Segment Start: Records for this exercise

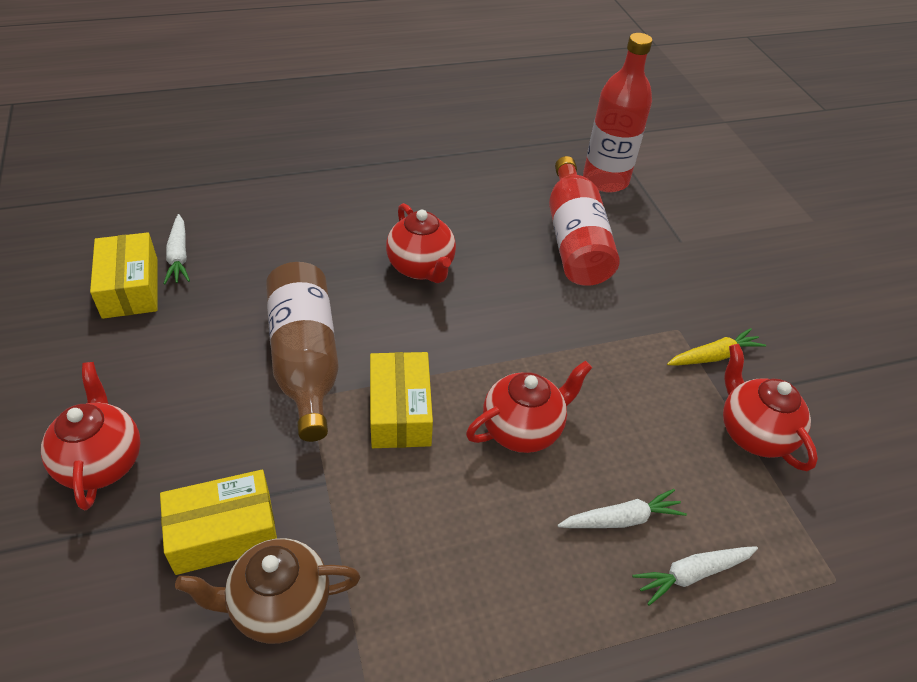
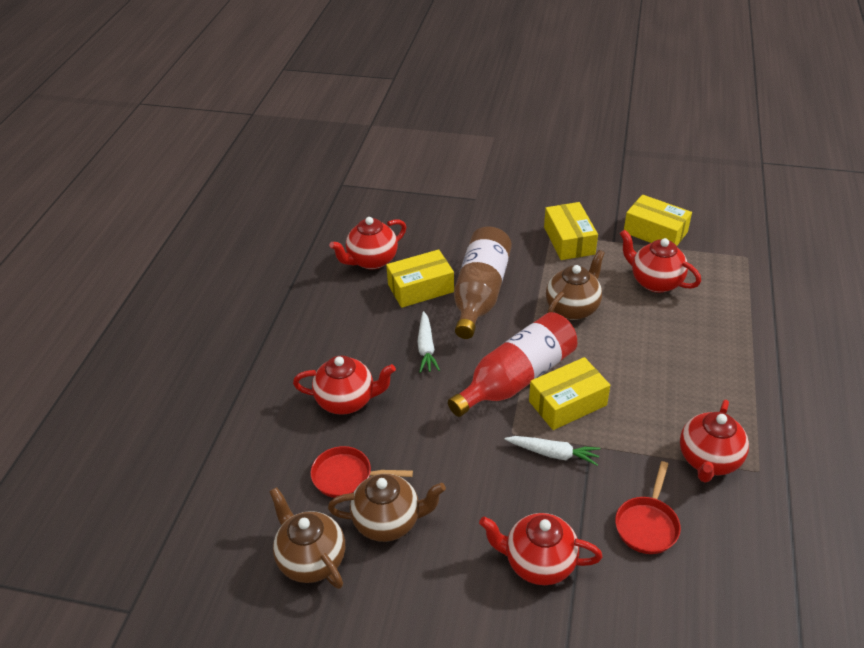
brown teapot: [175,538,361,644] = 1 -> [269,487,345,589] [328,474,446,542] [546,250,605,320] = 3
red bottle: [549,156,620,286] [583,33,652,192] = 2 -> [448,312,577,417] = 1
red pan: none = 0 -> [310,446,413,498] [615,461,681,554] = 2
red teapot: [41,362,140,510] [386,203,456,283] [466,361,592,453] [723,344,818,471] = 4 -> [293,355,396,415] [329,217,406,270] [479,513,603,585] [620,230,701,293] [680,400,749,483] = 5
white carrot: [163,214,190,284] [558,489,687,528] [632,546,758,606] = 3 -> [417,311,440,373] [505,436,601,466] = 2
yellow box: [90,232,158,319] [160,470,277,575] [370,352,433,448] = 3 -> [386,249,454,308] [529,357,610,430] [544,202,598,260] [624,195,692,246] = 4
yellow carrot: [667,328,766,365] = 1 -> none = 0

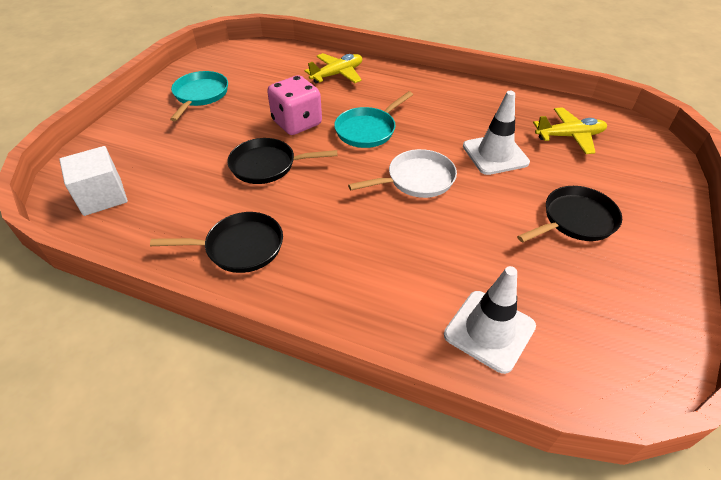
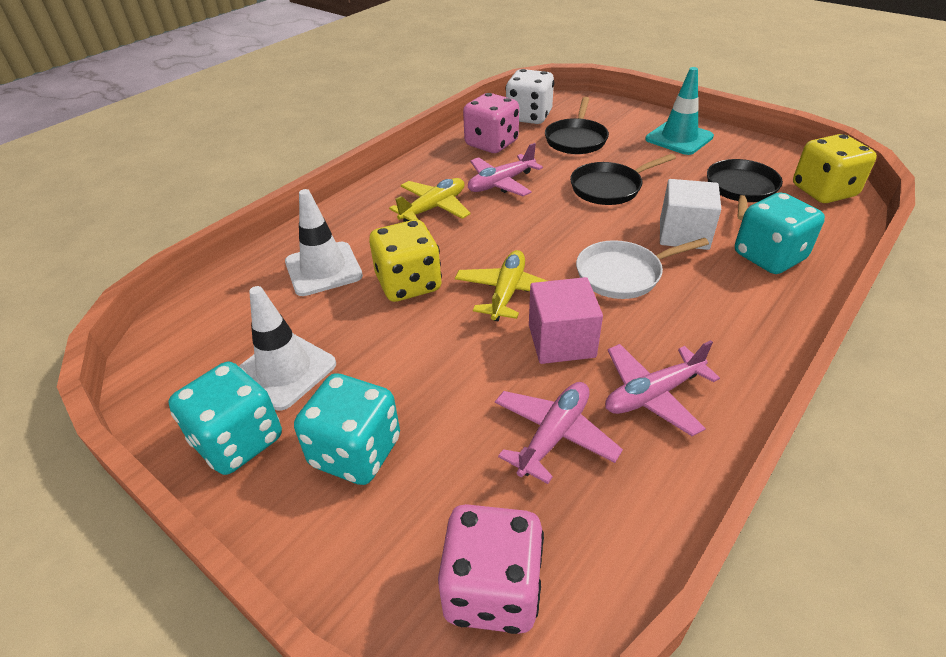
pink cube: none = 0 -> [529,277,603,364] = 1
pink dice: [267,75,322,135] = 1 -> [438,504,544,634] [463,93,519,153] = 2
pink plane: none = 0 -> [468,143,543,196] [495,382,623,484] [605,340,720,436] = 3
turquoise dice: none = 0 -> [168,362,282,475] [294,373,400,485] [735,192,825,274] = 3
turquoise pan: [170,71,228,121] [334,91,413,148] = 2 -> none = 0
turquoise traffic cone: none = 0 -> [645,67,714,155] = 1
white dice: none = 0 -> [506,69,554,124] = 1
yellow dice: none = 0 -> [369,220,442,302] [793,134,877,203] = 2

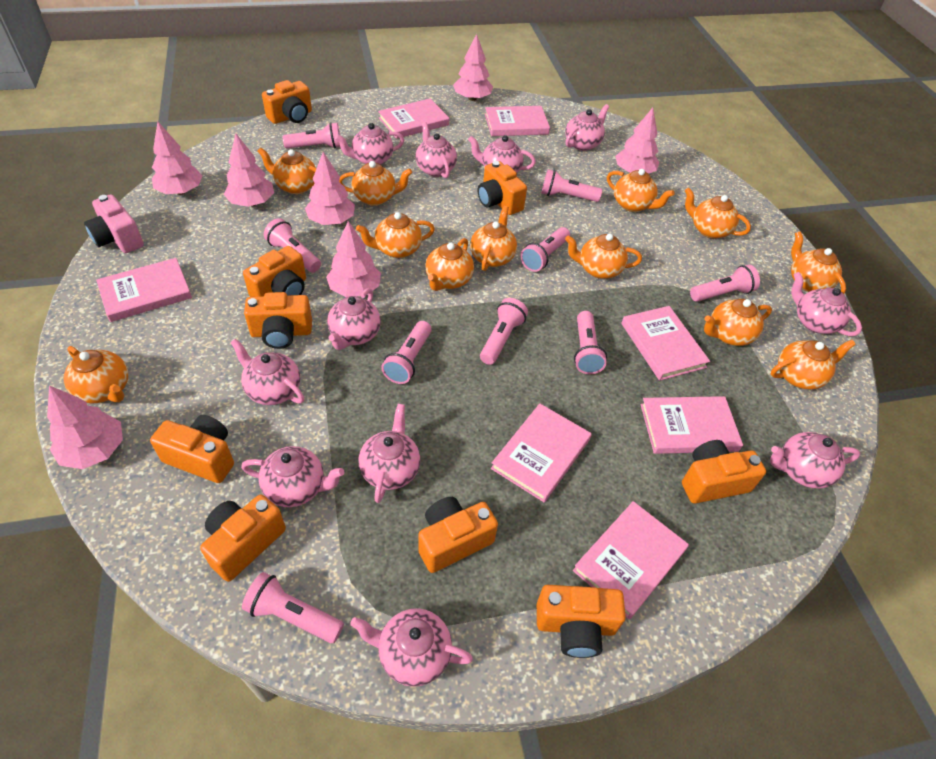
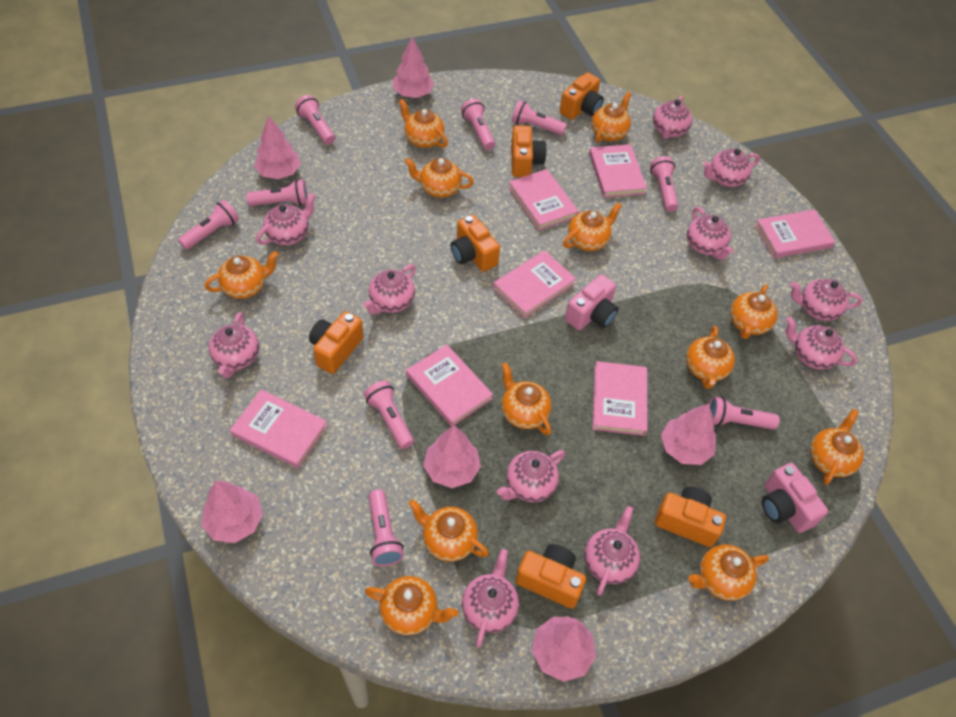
orange camera: [150,415,234,483] [200,494,286,582] [243,246,306,297] [244,292,312,349] [262,80,312,124] [418,497,498,573] [478,161,527,215] [537,585,626,658] [682,440,766,504] = 9 -> [309,311,364,374] [450,215,500,272] [511,125,547,177] [516,544,586,609] [560,72,604,120] [655,487,726,547] = 6
pink camera: [84,194,144,253] = 1 -> [565,274,619,330] [762,463,828,533] = 2
pink tree: [47,385,123,469] [152,121,203,195] [224,134,274,207] [305,152,355,225] [326,221,381,297] [453,34,493,101] [615,107,659,174] = 7 -> [201,480,263,543] [254,116,301,179] [393,37,434,98] [423,425,481,488] [532,616,596,682] [661,404,716,465] = 6

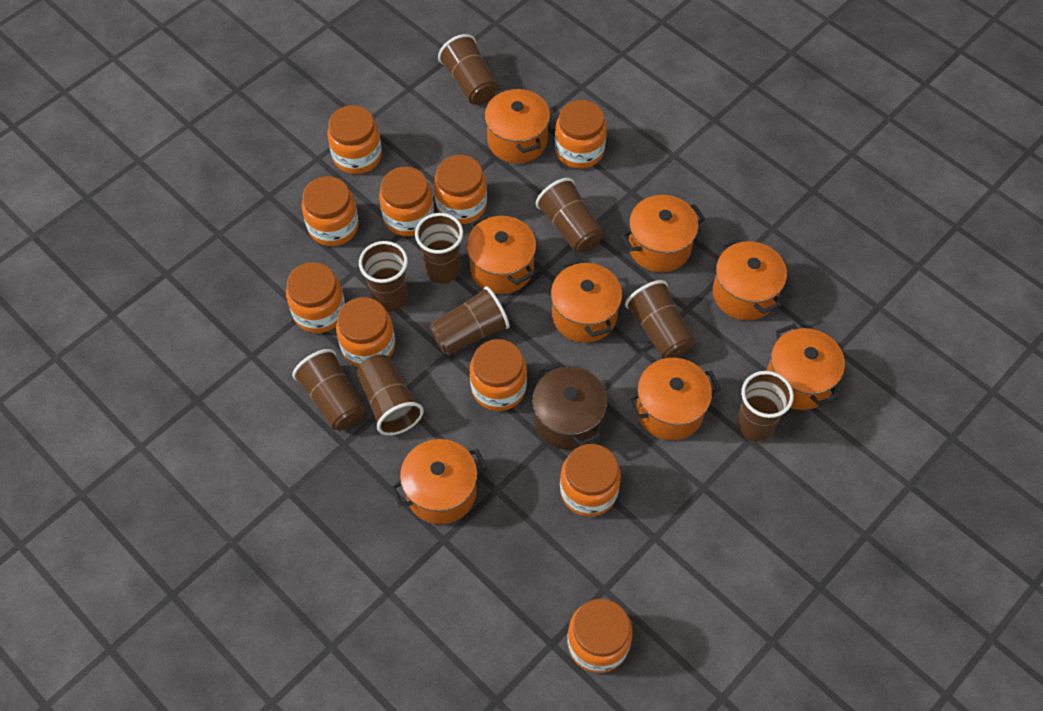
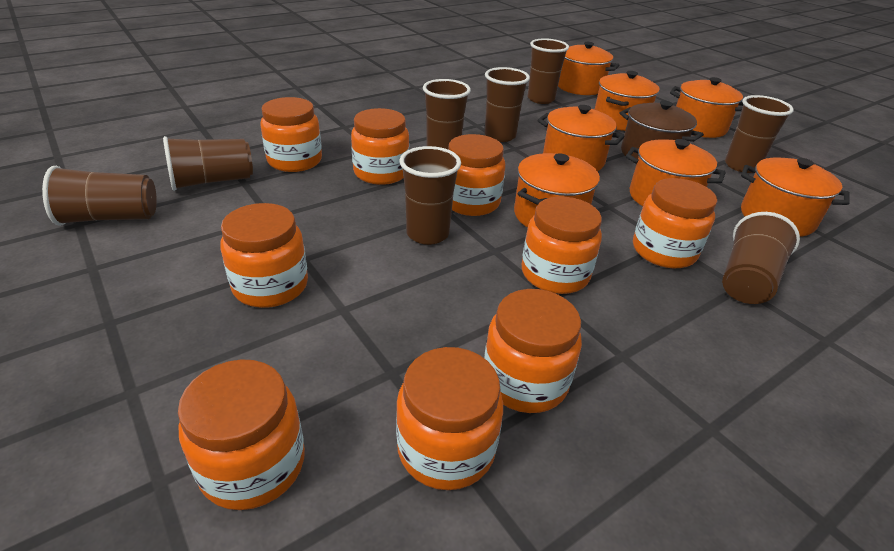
brown cup: [292,349,365,431] [356,355,424,435] [359,241,408,312] [415,213,463,284] [429,286,510,355] [438,34,498,105] [536,178,604,253] [625,280,694,359] [736,371,794,441] = 9 -> [42,166,157,226] [163,136,253,191] [399,146,461,245] [423,79,471,149] [484,67,530,142] [527,38,569,104] [722,212,800,304] [725,95,794,173] = 8
orange jar: [286,262,345,333] [302,176,359,246] [327,105,382,174] [336,297,395,367] [379,167,434,236] [434,155,487,224] [470,339,527,411] [555,100,607,169] [560,444,621,517] [567,599,633,673] = 10 -> [178,359,305,510] [220,203,308,308] [260,97,322,172] [351,108,409,185] [396,347,503,490] [448,134,505,216] [484,289,582,413] [522,196,602,294] [633,178,717,268] = 9
orange pot: [391,439,487,524] [466,214,536,294] [485,87,550,164] [551,259,622,343] [621,195,705,272] [627,358,721,440] [713,238,787,321] [766,324,845,410] = 8 -> [514,153,600,227] [538,105,625,171] [558,42,620,95] [594,71,659,131] [626,139,726,206] [670,77,743,138] [741,157,849,237] = 7

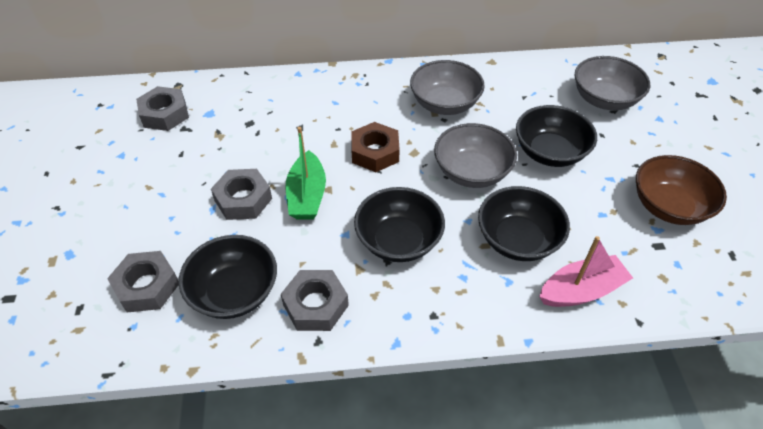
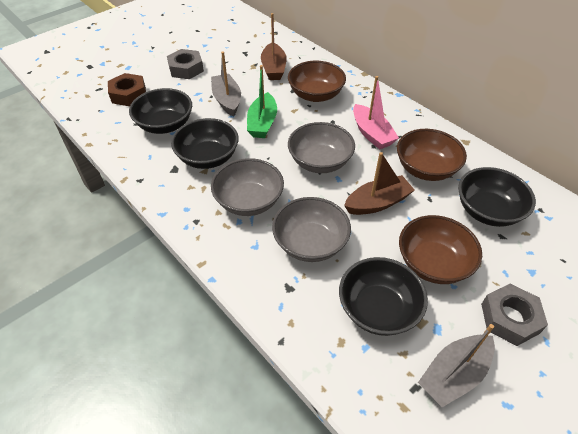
brown boat: none = 0 -> [261,13,287,80] [344,152,415,215] = 2
brown bowl: [636,155,727,225] = 1 -> [288,61,346,102] [397,129,467,181] [399,215,482,284] = 3
grey boat: none = 0 -> [211,51,241,117] [418,324,495,407] = 2
grey nut: [107,251,179,313] [136,86,189,131] [211,169,272,220] [281,270,349,331] = 4 -> [167,49,204,79] [481,284,548,346] = 2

Segment End: Records for this exercise

Starting at the line containing "turquoise traffic cone: none" and stopping at the line containing "pink tree: [47,385,123,469]", output each line exactly as it appears above. Leave out the pictures.

● Response:
turquoise traffic cone: none = 0 -> [645,67,714,155] = 1
white dice: none = 0 -> [506,69,554,124] = 1
yellow dice: none = 0 -> [369,220,442,302] [793,134,877,203] = 2

orange camera: [150,415,234,483] [200,494,286,582] [243,246,306,297] [244,292,312,349] [262,80,312,124] [418,497,498,573] [478,161,527,215] [537,585,626,658] [682,440,766,504] = 9 -> [309,311,364,374] [450,215,500,272] [511,125,547,177] [516,544,586,609] [560,72,604,120] [655,487,726,547] = 6
pink camera: [84,194,144,253] = 1 -> [565,274,619,330] [762,463,828,533] = 2
pink tree: [47,385,123,469] [152,121,203,195] [224,134,274,207] [305,152,355,225] [326,221,381,297] [453,34,493,101] [615,107,659,174] = 7 -> [201,480,263,543] [254,116,301,179] [393,37,434,98] [423,425,481,488] [532,616,596,682] [661,404,716,465] = 6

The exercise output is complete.